[EXERCISE DIRECTIONS] Your job with the data below is to output exactly the lines from the one holding "feutre/jaune <244, 659>" down to the one holding "livre/orange <304, 252> => nothing", both included, and no others.

[Dataset items]
====
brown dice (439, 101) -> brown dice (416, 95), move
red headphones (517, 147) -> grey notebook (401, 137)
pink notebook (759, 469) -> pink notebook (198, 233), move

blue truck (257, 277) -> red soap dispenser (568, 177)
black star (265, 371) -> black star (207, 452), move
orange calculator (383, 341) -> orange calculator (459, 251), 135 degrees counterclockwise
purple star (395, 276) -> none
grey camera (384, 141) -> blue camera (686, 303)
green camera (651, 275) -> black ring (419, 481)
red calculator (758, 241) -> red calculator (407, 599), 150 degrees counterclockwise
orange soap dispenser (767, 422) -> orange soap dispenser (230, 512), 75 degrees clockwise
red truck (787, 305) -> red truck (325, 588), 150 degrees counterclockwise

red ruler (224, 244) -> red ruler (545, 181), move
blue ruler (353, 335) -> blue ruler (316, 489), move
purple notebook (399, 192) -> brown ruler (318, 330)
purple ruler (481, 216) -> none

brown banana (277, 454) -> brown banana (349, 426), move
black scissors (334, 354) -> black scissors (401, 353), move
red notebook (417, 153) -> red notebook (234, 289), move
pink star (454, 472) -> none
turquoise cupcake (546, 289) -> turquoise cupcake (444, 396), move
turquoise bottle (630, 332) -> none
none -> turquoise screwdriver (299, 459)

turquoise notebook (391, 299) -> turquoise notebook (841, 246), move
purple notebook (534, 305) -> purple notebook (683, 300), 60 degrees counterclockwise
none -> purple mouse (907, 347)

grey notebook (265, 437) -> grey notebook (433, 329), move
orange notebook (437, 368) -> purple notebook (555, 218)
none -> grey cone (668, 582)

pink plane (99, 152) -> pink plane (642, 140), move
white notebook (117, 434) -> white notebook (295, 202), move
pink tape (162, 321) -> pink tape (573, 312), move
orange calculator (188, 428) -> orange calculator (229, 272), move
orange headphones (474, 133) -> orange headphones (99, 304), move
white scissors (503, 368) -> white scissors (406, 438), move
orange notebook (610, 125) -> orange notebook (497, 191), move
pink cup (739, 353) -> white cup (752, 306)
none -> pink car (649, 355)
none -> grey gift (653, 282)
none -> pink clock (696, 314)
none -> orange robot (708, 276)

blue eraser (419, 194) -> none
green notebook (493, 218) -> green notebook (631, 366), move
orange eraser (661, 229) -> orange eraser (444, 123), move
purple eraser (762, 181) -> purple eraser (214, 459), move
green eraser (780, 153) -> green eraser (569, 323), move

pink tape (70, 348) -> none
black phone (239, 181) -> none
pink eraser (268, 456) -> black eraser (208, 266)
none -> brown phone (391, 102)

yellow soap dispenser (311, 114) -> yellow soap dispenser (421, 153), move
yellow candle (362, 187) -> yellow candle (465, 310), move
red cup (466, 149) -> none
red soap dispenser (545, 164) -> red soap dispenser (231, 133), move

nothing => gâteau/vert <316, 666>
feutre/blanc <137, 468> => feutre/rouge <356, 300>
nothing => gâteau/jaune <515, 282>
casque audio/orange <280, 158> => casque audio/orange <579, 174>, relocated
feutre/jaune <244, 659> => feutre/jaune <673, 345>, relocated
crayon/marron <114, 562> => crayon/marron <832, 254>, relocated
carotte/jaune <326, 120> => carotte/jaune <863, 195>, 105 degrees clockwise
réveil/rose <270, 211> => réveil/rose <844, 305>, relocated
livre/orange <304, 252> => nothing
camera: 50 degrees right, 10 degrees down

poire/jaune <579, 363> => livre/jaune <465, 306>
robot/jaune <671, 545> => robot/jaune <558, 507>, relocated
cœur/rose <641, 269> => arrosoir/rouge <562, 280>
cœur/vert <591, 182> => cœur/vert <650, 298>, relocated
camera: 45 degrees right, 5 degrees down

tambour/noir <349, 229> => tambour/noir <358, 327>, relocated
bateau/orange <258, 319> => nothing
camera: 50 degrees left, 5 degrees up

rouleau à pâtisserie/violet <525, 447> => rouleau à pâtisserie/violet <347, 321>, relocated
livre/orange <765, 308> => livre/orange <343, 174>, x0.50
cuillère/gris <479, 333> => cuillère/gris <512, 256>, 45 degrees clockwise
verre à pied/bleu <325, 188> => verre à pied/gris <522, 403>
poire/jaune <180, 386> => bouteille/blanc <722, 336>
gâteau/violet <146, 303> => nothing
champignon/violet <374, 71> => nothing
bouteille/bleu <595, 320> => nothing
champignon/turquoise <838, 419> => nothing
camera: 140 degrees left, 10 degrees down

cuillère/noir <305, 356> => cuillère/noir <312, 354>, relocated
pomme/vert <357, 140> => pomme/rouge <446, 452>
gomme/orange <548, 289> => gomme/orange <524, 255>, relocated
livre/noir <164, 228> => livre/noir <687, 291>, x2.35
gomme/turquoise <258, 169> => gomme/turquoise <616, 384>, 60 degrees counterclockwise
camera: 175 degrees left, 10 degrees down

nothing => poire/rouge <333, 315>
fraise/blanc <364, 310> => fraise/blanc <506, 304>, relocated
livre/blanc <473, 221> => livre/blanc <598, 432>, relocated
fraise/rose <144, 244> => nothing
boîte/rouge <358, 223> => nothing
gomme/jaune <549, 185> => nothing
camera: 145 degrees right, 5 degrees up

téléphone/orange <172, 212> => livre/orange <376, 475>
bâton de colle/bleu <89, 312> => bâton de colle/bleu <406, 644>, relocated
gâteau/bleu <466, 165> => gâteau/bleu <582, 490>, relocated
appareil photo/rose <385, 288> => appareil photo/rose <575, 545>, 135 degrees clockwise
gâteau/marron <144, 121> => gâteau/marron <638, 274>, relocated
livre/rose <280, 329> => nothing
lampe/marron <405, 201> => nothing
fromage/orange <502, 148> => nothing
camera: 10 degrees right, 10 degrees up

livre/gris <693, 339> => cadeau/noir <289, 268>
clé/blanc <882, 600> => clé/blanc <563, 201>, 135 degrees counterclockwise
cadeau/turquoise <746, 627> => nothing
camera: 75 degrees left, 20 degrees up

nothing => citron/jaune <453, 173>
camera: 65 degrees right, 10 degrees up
====
[OUTPUT FOR THIS EXERCISE]
feutre/jaune <244, 659> => feutre/jaune <673, 345>, relocated
crayon/marron <114, 562> => crayon/marron <832, 254>, relocated
carotte/jaune <326, 120> => carotte/jaune <863, 195>, 105 degrees clockwise
réveil/rose <270, 211> => réveil/rose <844, 305>, relocated
livre/orange <304, 252> => nothing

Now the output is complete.